───── RECORDS SHOWN

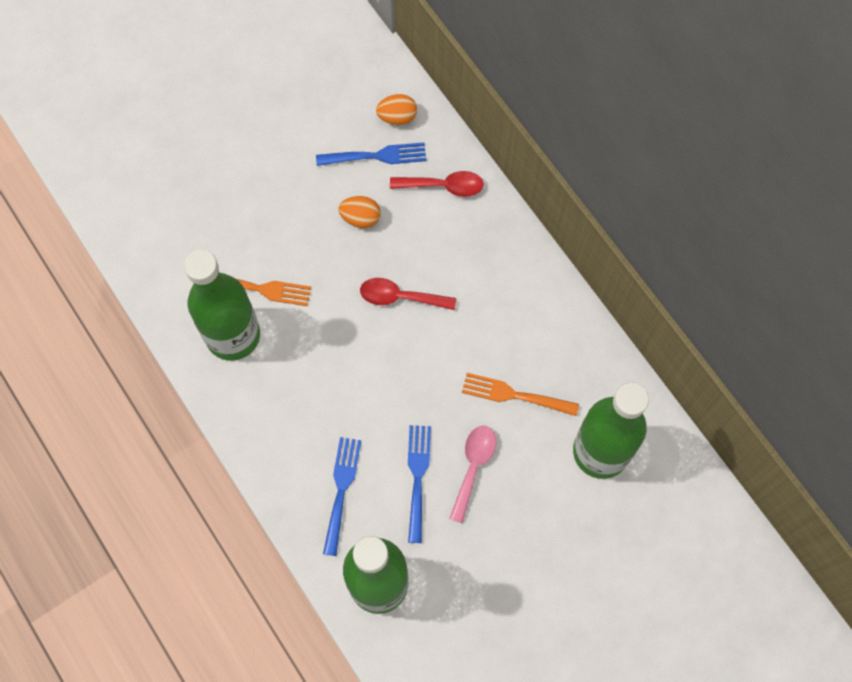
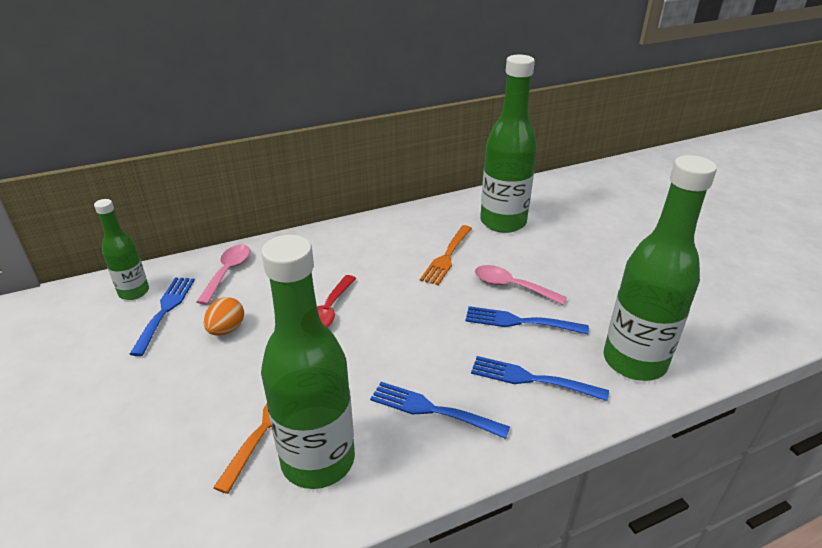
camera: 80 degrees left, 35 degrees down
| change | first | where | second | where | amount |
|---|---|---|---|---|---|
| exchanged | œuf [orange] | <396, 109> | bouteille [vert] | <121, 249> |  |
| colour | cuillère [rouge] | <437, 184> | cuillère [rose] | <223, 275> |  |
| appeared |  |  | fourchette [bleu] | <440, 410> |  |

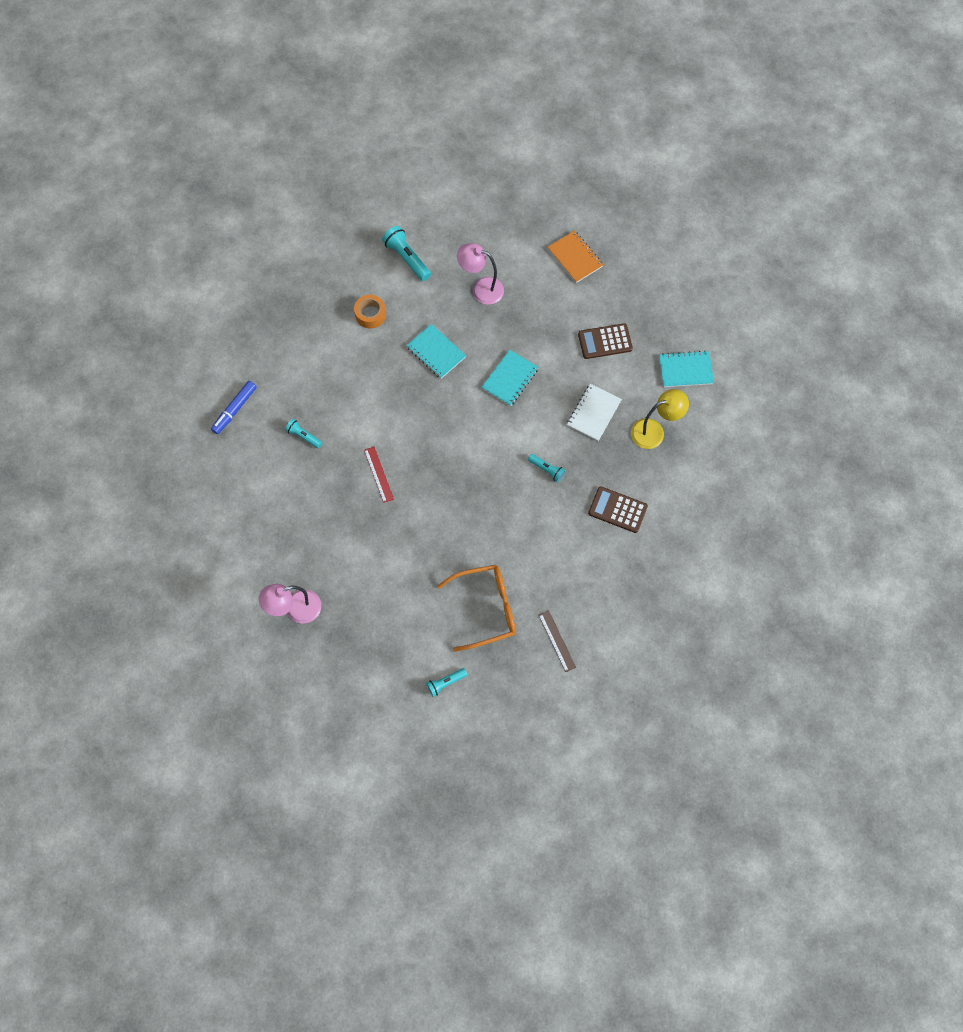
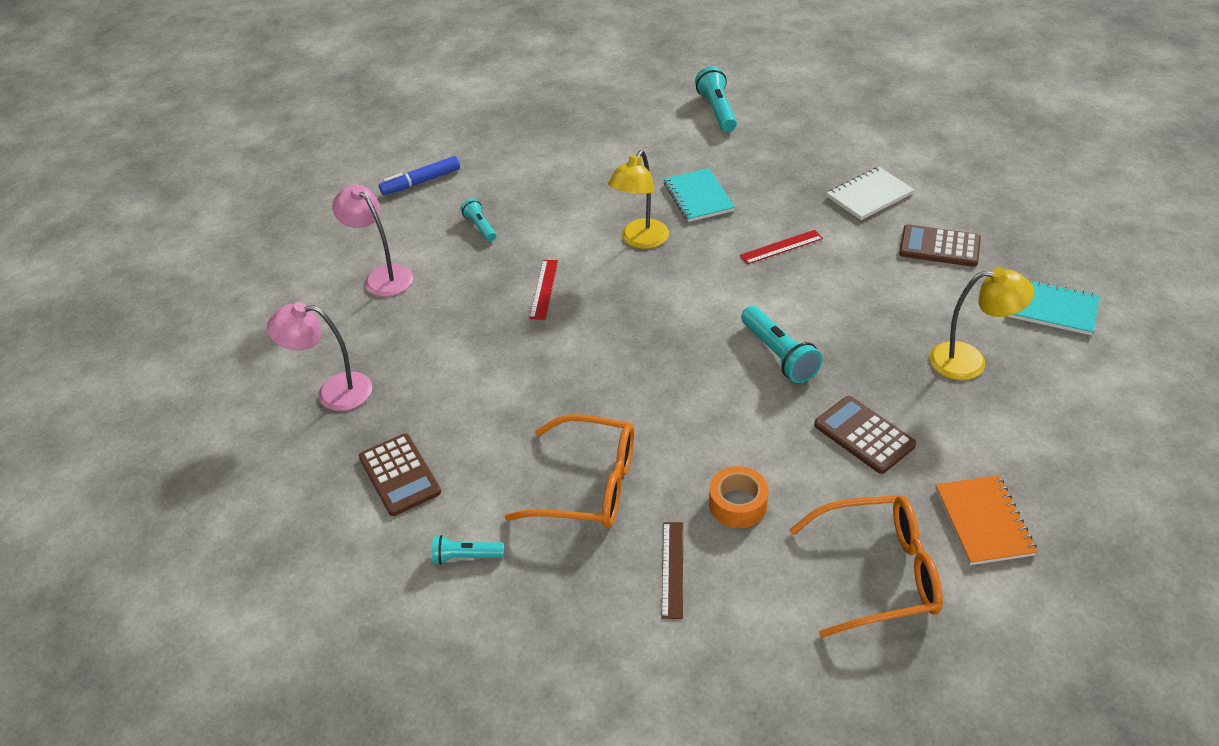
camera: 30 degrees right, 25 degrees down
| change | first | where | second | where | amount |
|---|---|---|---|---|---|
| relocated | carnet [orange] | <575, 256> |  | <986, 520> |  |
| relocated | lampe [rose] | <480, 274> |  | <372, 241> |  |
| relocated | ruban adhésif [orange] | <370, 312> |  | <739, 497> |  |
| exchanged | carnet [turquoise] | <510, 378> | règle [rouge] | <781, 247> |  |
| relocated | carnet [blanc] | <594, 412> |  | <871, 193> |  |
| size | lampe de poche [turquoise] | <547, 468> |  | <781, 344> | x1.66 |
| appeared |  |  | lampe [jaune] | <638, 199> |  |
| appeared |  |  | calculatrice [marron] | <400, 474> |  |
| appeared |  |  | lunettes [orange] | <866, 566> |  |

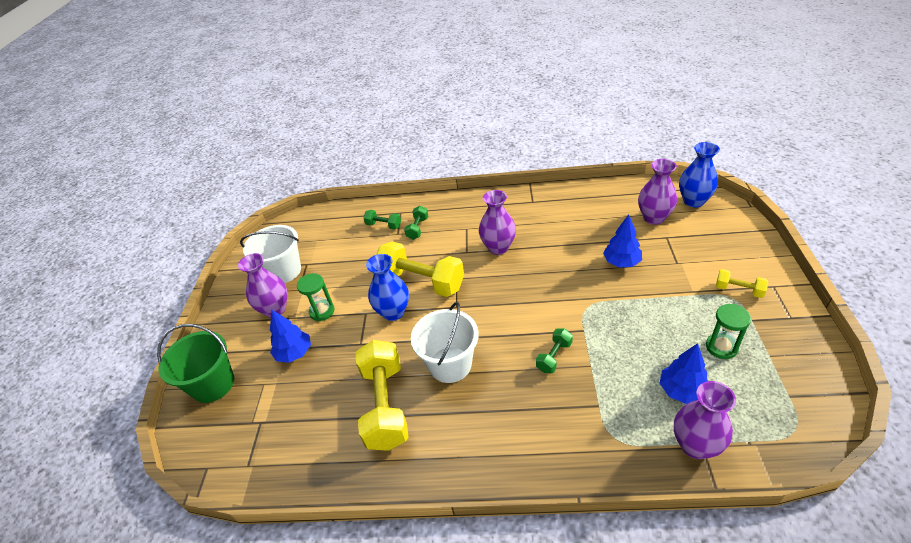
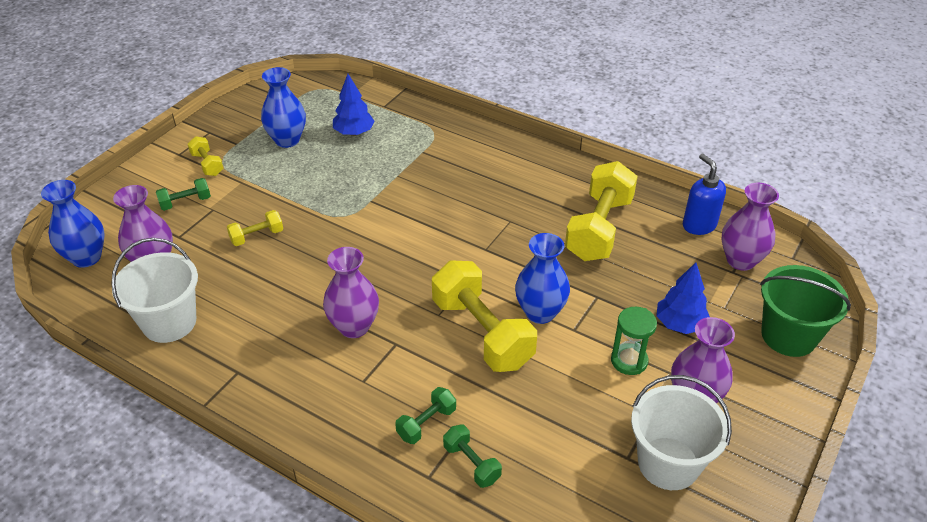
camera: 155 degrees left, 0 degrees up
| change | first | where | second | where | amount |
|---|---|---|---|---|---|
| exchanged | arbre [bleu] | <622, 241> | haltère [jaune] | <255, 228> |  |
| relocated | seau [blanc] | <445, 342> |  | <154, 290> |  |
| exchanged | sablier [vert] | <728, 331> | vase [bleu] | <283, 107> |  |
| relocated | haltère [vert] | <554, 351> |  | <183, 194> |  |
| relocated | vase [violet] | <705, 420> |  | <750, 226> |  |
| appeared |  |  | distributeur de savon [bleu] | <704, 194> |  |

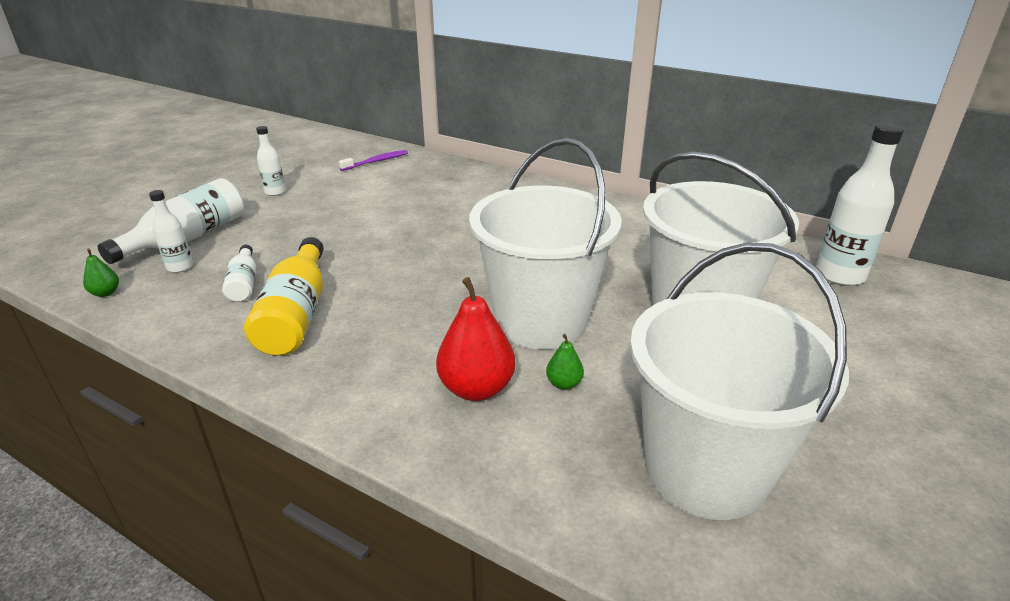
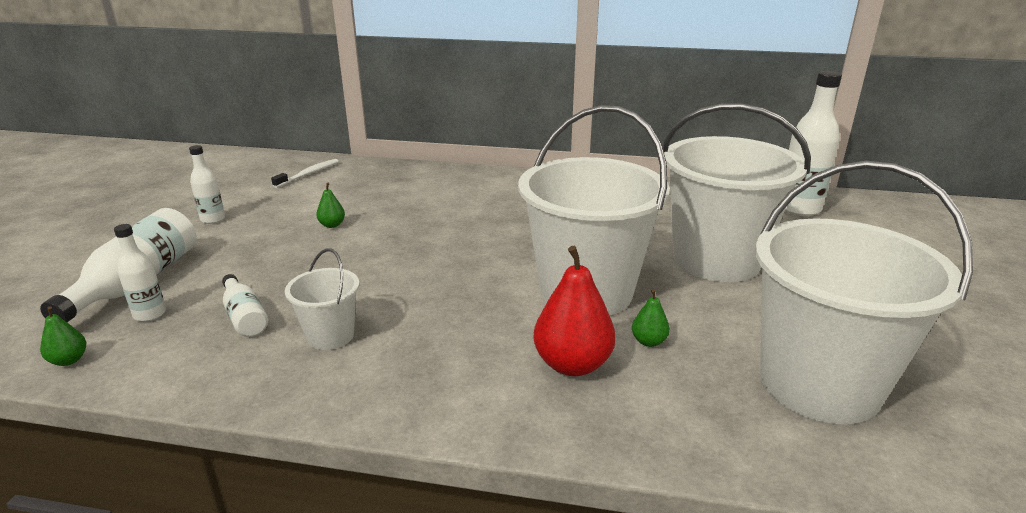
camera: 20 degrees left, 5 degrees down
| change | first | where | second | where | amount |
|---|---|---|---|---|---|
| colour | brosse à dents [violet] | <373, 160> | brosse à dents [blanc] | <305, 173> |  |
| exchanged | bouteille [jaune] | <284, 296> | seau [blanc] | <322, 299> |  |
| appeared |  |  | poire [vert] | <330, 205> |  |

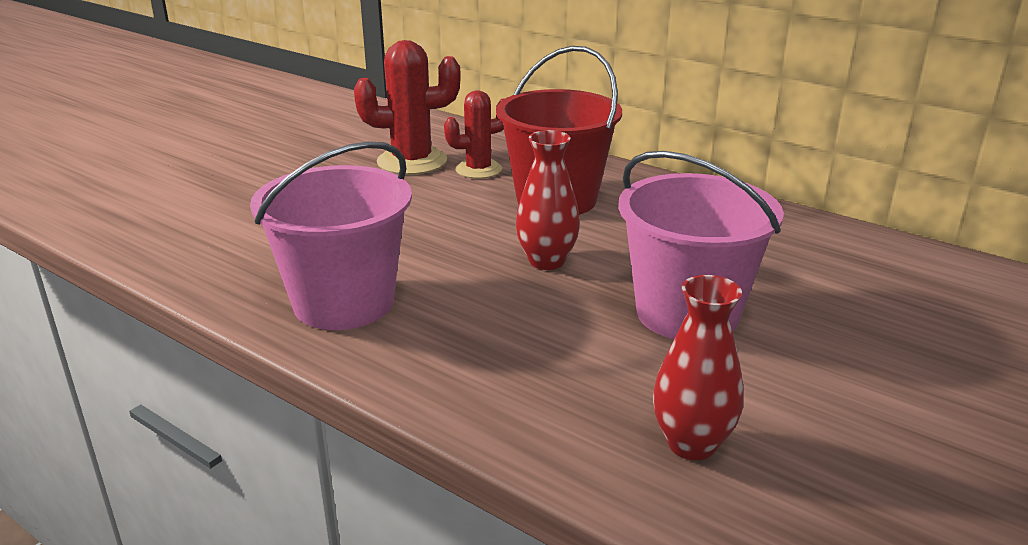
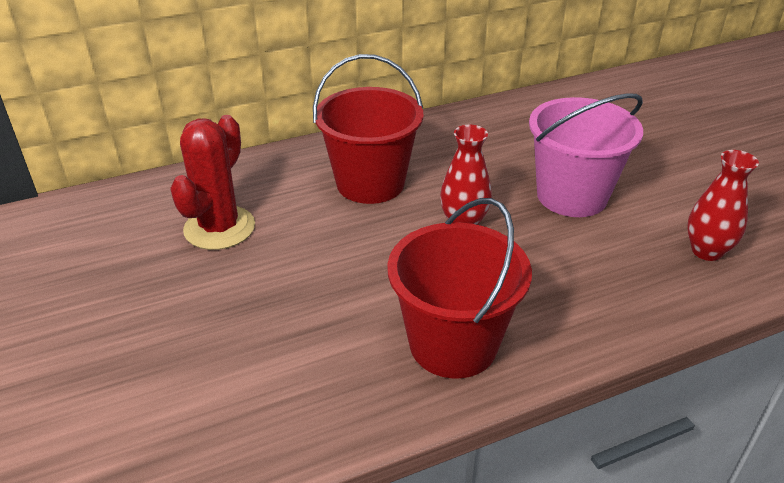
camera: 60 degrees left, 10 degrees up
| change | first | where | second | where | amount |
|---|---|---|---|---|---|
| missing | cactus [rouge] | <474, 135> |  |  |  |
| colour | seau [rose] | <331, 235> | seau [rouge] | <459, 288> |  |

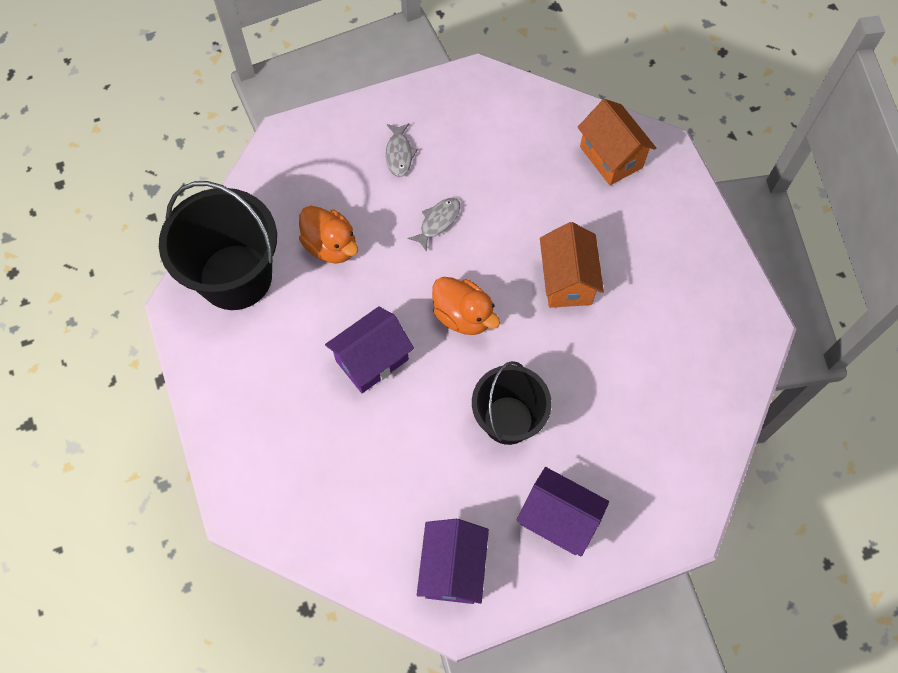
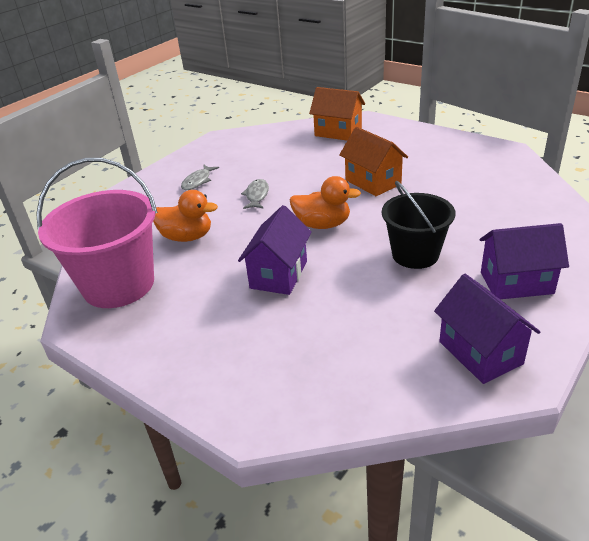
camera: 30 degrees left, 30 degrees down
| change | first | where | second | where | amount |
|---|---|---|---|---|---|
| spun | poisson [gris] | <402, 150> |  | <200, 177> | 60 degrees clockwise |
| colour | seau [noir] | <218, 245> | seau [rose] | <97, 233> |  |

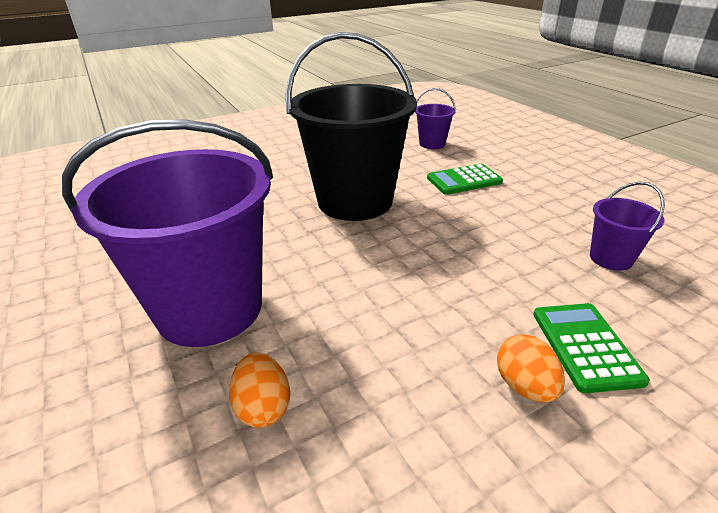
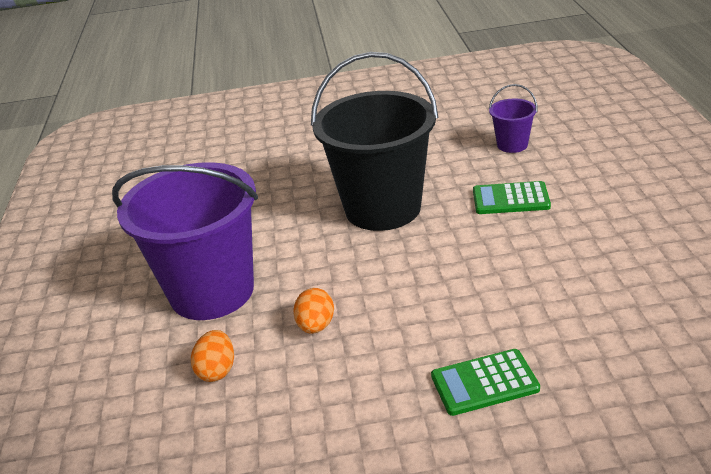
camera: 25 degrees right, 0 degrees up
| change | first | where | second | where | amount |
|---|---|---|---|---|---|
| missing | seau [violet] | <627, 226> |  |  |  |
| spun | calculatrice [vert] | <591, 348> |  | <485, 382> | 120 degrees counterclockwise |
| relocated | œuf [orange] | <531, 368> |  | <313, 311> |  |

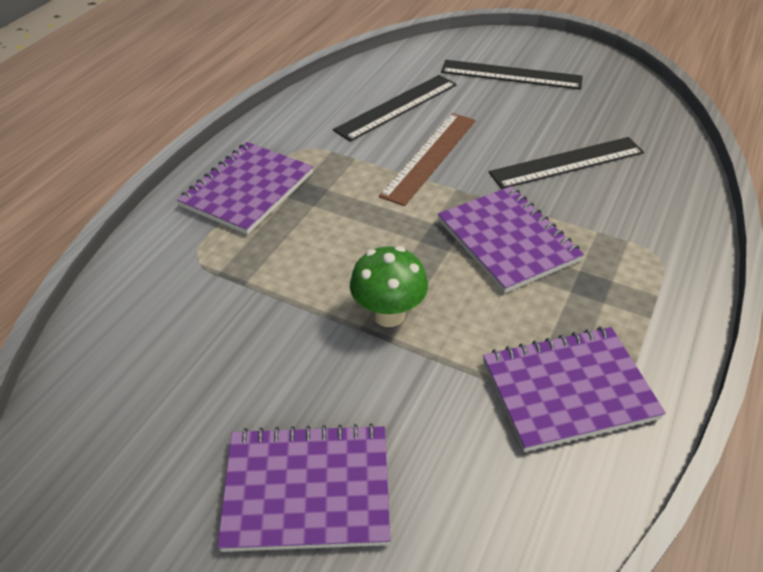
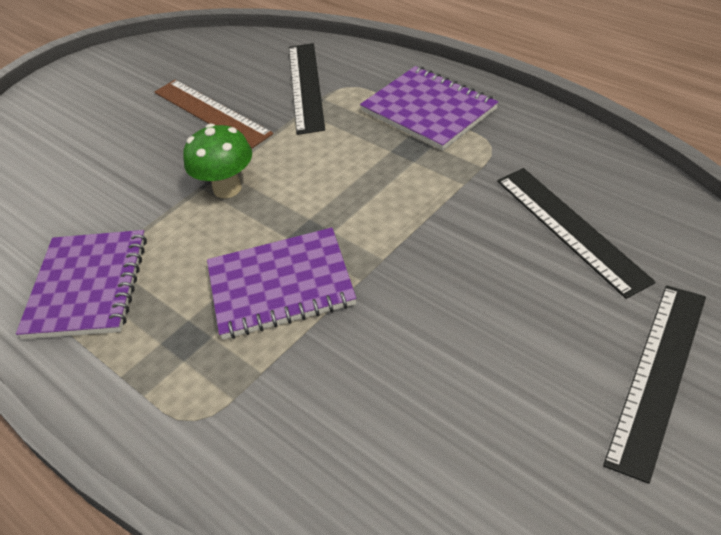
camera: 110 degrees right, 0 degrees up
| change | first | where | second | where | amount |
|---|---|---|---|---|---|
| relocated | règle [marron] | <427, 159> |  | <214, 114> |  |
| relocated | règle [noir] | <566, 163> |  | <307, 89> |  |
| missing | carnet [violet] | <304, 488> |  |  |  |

──────────

The line above containing "exchanged | œuf", the line containing "colour | cuillère", and every line between them are to be transcribed exactly; no other line is wanted.

= TASK SOLUTION =
| exchanged | œuf [orange] | <396, 109> | bouteille [vert] | <121, 249> |  |
| colour | cuillère [rouge] | <437, 184> | cuillère [rose] | <223, 275> |  |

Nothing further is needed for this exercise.